Nothing but the lines from the one with "bobine [orange] 275,279,314,334" down to the one with "773,327,852,381 = 745,306,890,413 x1.82" should be returned, exactly and with both ends included, from the material below.

- **Extracted data**

══════════

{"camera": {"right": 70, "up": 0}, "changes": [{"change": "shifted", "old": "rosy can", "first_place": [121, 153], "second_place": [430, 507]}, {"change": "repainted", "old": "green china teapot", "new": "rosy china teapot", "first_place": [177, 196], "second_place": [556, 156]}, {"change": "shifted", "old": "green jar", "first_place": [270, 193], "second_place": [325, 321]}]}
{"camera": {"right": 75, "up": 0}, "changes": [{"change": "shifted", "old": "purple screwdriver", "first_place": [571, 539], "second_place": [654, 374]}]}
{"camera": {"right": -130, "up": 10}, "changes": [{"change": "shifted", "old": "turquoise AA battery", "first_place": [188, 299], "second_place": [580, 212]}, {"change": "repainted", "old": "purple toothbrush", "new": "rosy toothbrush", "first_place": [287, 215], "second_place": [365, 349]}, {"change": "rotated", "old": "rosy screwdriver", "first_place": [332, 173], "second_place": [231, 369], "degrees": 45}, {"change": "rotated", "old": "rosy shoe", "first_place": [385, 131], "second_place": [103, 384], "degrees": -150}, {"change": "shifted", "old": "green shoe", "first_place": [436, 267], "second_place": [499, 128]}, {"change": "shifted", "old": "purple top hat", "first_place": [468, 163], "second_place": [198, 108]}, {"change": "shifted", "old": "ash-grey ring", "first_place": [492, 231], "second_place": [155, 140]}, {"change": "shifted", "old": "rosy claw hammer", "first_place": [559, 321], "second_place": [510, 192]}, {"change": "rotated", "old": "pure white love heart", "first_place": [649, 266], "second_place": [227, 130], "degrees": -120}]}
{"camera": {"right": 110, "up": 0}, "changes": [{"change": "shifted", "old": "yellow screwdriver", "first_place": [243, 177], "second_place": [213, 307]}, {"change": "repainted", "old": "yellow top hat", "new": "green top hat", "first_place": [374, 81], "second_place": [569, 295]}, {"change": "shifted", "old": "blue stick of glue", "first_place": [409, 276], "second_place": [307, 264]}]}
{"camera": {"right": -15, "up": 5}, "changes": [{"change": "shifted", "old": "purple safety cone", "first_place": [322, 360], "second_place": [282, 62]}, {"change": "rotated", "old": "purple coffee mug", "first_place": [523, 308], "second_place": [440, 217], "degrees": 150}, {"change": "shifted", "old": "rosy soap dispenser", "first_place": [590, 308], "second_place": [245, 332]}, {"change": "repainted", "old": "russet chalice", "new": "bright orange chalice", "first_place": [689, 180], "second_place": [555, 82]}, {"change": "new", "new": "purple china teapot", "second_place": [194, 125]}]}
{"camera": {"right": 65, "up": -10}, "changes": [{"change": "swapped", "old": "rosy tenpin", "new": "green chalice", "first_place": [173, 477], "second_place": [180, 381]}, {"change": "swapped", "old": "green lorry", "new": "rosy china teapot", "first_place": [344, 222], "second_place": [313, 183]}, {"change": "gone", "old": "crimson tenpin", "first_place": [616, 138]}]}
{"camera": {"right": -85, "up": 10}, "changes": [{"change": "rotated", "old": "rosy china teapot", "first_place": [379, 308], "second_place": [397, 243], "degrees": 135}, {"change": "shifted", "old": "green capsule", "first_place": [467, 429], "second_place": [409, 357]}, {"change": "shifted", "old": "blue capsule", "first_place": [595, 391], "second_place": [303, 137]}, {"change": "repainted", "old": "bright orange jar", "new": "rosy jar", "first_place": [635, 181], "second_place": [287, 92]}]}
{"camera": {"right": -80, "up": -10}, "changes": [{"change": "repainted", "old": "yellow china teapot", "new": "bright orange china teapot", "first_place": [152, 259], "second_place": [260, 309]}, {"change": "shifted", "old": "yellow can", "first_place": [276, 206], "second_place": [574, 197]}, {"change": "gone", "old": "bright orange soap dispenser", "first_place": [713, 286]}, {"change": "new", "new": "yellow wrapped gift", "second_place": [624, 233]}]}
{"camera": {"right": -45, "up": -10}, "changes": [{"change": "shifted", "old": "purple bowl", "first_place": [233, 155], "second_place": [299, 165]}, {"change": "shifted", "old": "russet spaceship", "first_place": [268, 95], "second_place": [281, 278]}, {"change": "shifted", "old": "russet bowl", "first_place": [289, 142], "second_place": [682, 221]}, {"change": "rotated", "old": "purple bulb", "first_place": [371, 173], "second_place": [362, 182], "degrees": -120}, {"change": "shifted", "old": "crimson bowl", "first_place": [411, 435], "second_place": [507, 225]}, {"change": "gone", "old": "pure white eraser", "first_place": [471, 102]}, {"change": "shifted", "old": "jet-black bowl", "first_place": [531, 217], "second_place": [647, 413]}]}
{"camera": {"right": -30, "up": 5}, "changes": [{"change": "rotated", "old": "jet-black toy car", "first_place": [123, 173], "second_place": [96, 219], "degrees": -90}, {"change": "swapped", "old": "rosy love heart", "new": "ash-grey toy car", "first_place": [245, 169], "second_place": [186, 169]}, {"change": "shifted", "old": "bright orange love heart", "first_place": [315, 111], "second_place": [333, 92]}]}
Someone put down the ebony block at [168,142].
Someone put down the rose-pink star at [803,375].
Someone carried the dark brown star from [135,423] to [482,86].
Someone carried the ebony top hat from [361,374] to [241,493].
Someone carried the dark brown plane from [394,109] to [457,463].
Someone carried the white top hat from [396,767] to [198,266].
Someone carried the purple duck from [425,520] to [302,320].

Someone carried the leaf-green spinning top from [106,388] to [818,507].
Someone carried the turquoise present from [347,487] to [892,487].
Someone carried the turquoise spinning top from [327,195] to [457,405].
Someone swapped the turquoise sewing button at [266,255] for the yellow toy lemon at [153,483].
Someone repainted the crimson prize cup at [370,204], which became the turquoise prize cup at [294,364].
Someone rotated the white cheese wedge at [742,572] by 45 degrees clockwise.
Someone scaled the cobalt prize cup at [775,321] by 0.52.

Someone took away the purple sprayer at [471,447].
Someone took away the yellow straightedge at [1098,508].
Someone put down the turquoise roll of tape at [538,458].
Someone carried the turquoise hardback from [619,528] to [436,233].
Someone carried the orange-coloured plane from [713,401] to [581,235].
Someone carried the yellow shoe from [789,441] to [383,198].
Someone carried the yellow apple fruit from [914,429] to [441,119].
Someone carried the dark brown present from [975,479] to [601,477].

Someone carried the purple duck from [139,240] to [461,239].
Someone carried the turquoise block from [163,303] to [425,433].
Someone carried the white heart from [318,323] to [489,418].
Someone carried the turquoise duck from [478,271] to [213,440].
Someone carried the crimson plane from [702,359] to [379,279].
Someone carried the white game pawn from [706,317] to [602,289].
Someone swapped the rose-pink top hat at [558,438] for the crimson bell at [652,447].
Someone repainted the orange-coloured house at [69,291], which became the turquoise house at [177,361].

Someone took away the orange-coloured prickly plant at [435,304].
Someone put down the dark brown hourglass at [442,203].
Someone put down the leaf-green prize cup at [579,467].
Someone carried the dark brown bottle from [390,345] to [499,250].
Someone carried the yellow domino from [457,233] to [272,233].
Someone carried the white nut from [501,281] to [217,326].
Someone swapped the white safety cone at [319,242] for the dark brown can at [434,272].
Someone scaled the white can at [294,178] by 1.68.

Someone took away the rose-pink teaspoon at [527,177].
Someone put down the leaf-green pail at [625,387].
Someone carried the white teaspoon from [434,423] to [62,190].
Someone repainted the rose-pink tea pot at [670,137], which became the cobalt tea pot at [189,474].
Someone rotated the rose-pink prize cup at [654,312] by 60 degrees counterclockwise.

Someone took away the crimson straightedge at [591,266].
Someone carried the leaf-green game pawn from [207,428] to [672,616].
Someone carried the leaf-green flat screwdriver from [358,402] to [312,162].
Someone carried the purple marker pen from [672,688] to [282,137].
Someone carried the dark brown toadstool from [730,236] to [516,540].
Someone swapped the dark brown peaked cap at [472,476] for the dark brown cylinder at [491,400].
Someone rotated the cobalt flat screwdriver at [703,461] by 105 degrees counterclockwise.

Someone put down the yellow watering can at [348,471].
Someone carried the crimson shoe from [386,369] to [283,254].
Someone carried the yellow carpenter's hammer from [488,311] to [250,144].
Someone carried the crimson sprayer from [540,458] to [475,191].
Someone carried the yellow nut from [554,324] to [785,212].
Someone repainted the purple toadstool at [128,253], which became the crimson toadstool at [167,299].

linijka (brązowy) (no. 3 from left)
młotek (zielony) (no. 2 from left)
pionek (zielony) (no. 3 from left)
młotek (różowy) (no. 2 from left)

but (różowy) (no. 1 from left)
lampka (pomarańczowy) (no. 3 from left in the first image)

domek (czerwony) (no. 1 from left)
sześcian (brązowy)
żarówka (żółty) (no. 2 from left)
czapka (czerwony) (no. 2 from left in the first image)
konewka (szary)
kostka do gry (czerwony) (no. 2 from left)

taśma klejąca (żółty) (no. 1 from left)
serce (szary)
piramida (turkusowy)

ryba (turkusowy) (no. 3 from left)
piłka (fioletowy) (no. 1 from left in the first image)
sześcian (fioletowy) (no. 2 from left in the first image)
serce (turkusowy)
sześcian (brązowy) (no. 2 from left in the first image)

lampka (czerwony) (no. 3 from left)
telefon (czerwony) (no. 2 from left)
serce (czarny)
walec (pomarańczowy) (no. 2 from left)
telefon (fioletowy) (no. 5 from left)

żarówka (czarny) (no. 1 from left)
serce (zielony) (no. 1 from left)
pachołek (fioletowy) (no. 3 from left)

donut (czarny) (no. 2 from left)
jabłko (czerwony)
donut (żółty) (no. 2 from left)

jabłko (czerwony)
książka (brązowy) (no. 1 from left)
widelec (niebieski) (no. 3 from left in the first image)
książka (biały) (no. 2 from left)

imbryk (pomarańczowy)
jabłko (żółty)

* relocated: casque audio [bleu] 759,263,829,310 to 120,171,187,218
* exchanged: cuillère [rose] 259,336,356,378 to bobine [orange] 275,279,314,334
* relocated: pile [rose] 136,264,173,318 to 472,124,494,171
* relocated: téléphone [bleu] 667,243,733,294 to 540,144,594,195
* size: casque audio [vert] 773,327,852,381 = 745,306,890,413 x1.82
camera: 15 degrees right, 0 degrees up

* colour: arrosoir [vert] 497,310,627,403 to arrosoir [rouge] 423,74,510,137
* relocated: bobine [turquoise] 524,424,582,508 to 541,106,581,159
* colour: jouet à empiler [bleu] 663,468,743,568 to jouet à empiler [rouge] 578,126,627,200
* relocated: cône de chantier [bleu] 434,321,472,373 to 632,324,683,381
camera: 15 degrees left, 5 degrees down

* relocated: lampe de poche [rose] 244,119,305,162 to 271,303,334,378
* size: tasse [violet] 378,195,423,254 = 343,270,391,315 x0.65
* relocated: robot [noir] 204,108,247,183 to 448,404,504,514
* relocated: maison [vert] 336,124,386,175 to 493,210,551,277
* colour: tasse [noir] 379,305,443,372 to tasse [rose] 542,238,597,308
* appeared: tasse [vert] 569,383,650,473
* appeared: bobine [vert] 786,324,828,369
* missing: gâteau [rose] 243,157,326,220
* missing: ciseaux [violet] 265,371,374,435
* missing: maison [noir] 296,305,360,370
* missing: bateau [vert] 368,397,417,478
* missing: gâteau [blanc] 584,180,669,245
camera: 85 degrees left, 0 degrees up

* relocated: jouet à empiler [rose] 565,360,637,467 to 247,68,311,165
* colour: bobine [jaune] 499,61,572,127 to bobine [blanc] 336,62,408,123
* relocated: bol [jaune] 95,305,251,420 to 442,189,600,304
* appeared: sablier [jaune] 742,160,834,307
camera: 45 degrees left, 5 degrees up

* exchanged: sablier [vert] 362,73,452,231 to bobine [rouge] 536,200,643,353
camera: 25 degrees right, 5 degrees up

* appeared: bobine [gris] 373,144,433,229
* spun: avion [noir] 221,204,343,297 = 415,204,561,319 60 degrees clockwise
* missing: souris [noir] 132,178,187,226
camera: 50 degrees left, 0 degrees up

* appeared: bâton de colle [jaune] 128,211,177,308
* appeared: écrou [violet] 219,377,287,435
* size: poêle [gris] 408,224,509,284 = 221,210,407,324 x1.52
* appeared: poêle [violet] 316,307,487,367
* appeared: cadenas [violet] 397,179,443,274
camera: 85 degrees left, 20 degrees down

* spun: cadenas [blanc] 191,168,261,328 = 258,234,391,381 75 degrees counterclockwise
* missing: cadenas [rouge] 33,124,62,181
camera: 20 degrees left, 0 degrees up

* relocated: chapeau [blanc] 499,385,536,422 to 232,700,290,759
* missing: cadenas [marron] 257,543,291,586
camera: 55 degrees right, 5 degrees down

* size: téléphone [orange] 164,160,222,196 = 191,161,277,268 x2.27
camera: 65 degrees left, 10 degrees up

══════════

- **Response**
* exchanged: cuillère [rose] 259,336,356,378 to bobine [orange] 275,279,314,334
* relocated: pile [rose] 136,264,173,318 to 472,124,494,171
* relocated: téléphone [bleu] 667,243,733,294 to 540,144,594,195
* size: casque audio [vert] 773,327,852,381 = 745,306,890,413 x1.82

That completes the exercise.